Below are some records; output exactly the lines from the line with "soap dispenser (blue)" to the line with "camera (blue) |", both ends kept, and nothing more.

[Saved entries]
::::
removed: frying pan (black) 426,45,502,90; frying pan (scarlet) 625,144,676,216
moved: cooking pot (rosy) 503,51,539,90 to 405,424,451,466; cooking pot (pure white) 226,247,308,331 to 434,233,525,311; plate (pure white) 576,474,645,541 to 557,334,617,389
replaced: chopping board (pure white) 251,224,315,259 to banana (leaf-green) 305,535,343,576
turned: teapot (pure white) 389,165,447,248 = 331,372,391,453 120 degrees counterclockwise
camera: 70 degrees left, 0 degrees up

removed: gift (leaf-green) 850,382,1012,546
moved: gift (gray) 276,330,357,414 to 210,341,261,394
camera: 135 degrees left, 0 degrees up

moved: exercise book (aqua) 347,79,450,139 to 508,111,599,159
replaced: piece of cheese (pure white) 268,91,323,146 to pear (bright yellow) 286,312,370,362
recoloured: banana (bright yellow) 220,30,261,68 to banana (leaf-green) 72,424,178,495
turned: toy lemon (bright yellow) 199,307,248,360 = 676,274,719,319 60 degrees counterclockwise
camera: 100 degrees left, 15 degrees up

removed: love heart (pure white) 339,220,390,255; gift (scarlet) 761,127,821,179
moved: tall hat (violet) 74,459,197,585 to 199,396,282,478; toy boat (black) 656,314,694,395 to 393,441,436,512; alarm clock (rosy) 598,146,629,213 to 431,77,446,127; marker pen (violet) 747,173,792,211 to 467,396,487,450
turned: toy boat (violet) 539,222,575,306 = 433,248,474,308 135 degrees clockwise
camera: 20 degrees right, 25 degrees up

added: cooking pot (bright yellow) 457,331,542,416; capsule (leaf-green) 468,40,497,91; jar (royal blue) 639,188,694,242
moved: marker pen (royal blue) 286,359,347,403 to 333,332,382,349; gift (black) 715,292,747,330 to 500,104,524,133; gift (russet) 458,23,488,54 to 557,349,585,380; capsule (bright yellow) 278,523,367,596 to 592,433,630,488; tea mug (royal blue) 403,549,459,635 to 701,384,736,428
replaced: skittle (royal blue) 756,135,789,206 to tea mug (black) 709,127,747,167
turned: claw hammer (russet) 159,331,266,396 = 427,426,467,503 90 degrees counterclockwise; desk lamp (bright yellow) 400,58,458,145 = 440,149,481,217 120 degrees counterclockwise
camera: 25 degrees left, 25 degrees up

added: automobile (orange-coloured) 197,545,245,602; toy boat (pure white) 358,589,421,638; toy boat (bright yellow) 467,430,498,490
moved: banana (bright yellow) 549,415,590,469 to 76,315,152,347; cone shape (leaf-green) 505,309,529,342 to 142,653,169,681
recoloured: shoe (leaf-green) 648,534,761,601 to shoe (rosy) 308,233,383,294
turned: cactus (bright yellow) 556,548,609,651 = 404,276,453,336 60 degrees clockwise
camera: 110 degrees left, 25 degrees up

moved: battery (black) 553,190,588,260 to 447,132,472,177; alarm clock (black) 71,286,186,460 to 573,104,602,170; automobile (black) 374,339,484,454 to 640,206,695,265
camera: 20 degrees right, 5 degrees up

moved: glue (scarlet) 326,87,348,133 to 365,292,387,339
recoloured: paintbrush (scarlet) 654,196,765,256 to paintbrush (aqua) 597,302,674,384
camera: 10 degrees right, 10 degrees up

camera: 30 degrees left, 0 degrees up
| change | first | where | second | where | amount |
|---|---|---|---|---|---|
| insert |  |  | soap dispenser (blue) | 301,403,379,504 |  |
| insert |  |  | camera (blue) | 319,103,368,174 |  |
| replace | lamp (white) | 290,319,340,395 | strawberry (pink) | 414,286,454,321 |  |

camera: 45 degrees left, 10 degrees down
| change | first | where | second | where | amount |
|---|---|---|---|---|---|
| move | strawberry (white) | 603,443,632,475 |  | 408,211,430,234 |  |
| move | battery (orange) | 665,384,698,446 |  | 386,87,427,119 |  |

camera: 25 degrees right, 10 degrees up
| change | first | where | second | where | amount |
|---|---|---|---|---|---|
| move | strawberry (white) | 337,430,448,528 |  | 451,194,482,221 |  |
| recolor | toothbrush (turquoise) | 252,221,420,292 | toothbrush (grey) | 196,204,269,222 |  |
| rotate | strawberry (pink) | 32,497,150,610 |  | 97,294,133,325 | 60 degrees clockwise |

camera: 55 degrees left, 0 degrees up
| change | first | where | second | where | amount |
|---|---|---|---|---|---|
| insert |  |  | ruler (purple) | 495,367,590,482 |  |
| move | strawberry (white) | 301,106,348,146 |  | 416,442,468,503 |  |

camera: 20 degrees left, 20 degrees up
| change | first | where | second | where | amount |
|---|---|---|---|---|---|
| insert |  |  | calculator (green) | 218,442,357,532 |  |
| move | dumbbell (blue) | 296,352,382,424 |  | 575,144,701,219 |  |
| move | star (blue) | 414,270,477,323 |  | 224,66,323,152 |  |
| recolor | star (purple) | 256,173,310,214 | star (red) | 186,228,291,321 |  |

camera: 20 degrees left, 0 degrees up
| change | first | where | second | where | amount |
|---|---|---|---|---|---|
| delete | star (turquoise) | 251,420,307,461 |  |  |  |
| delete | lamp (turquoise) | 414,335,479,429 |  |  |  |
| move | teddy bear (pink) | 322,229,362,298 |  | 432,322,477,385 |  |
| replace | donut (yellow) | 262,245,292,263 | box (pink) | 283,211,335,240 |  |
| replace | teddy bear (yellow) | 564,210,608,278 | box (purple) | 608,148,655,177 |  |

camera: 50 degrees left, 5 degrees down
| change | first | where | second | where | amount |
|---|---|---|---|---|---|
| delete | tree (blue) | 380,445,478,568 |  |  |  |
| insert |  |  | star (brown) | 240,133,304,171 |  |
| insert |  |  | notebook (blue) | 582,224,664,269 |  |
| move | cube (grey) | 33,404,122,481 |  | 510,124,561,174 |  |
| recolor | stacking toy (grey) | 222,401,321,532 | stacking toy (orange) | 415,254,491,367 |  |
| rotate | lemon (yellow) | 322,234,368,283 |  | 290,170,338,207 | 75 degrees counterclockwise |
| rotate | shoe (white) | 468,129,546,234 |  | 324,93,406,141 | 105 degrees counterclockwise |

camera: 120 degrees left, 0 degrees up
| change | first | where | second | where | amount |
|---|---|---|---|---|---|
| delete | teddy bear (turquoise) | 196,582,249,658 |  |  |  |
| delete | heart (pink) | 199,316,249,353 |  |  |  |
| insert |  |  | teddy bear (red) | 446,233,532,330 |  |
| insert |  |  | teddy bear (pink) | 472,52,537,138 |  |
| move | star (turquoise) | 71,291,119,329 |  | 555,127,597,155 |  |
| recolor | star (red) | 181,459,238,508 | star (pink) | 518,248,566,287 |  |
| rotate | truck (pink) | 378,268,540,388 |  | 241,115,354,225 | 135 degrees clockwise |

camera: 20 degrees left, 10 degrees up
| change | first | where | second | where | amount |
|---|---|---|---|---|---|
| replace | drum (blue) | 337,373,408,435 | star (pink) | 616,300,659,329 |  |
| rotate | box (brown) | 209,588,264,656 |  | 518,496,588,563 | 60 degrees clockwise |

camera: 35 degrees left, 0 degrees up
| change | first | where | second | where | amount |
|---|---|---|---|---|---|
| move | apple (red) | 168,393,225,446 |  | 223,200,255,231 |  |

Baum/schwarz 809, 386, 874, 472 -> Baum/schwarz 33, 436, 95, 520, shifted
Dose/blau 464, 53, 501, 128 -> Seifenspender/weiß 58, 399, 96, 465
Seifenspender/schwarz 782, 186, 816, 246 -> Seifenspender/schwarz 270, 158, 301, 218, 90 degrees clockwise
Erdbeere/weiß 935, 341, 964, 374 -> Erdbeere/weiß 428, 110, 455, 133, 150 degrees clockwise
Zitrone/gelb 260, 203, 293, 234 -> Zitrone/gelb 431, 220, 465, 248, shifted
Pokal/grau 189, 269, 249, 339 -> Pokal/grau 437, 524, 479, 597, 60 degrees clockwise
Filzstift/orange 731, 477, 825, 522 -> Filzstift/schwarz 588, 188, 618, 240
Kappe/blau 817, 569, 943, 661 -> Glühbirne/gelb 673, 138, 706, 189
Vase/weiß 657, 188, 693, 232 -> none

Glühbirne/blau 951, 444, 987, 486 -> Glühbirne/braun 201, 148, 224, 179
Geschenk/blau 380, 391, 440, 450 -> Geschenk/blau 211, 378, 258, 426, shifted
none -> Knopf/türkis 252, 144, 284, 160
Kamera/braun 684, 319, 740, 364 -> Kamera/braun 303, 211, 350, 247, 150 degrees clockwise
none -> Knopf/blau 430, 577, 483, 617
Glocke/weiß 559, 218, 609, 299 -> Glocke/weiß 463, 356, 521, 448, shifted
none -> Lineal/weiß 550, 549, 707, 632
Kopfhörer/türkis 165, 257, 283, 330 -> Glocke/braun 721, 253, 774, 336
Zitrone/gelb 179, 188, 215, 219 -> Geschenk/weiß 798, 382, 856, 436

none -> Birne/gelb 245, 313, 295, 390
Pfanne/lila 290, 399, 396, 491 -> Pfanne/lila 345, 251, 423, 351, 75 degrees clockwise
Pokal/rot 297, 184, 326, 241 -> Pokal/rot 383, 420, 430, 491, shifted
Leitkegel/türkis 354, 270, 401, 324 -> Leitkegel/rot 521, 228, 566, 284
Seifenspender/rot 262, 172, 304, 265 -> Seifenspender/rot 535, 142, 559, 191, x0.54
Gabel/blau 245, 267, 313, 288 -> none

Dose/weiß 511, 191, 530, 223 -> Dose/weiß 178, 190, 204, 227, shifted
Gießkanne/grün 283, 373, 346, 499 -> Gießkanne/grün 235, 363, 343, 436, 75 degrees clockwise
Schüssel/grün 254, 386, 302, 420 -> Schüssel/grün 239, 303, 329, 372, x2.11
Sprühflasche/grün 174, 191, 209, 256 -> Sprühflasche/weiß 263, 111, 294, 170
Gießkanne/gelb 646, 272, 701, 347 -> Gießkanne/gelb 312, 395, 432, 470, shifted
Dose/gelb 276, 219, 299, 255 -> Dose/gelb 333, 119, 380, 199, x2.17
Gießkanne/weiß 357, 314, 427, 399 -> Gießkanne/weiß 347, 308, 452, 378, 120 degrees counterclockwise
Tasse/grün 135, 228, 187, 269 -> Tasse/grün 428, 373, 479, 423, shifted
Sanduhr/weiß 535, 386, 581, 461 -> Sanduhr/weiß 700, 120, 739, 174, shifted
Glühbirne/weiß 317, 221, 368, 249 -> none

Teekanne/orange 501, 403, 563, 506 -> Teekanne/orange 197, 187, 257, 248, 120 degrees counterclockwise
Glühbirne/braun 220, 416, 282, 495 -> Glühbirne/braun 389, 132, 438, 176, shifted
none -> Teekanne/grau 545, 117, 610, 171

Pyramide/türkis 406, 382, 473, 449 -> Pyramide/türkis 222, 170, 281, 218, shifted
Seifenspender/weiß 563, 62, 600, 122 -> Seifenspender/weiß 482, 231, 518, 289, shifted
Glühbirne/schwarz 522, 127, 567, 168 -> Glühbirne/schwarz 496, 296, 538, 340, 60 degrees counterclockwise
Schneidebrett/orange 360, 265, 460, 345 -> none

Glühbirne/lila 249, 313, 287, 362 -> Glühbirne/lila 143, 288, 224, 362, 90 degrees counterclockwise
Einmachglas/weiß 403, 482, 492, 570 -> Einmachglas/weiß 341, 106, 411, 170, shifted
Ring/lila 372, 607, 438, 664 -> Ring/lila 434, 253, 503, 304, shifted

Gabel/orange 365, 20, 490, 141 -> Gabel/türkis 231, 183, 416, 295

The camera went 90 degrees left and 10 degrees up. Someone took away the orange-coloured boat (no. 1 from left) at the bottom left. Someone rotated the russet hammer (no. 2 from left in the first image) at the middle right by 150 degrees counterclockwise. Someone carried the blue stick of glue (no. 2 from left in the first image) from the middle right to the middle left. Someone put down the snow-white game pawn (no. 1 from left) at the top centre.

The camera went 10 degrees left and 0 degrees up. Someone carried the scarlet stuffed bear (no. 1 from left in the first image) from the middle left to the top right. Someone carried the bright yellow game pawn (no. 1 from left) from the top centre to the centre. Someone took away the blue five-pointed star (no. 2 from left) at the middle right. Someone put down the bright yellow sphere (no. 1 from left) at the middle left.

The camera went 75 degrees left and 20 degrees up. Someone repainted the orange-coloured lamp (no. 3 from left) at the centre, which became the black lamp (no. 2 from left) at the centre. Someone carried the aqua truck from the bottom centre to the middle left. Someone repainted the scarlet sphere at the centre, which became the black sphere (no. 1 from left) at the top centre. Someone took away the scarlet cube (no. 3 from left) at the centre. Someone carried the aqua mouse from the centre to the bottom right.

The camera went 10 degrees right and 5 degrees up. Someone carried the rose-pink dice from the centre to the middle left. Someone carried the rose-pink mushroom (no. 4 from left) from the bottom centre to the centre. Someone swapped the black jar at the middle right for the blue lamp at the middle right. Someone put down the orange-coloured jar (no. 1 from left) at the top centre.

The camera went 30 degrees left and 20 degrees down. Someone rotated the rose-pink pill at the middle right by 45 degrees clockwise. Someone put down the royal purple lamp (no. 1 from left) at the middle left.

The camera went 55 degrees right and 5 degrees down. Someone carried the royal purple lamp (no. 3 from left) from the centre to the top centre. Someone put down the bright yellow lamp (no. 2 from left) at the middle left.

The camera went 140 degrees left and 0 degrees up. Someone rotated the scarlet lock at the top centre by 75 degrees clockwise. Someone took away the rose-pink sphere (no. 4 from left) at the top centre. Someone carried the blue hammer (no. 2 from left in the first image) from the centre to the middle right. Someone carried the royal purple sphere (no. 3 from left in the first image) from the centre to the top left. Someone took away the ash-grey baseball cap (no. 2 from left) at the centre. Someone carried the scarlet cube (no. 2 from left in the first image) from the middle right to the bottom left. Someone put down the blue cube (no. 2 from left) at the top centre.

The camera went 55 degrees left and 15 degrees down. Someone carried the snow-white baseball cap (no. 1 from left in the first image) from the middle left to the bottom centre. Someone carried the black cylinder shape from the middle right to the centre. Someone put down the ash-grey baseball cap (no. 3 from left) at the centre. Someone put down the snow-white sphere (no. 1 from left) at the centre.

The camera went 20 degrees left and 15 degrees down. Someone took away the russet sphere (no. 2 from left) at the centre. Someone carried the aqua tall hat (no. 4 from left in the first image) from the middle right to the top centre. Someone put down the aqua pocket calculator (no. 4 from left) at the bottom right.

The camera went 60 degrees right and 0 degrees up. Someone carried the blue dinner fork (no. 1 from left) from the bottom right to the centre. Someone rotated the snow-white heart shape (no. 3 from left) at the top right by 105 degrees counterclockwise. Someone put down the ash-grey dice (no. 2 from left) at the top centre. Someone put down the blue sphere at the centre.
::::
> **Solution to the problem**
| insert |  |  | soap dispenser (blue) | 301,403,379,504 |  |
| insert |  |  | camera (blue) | 319,103,368,174 |  |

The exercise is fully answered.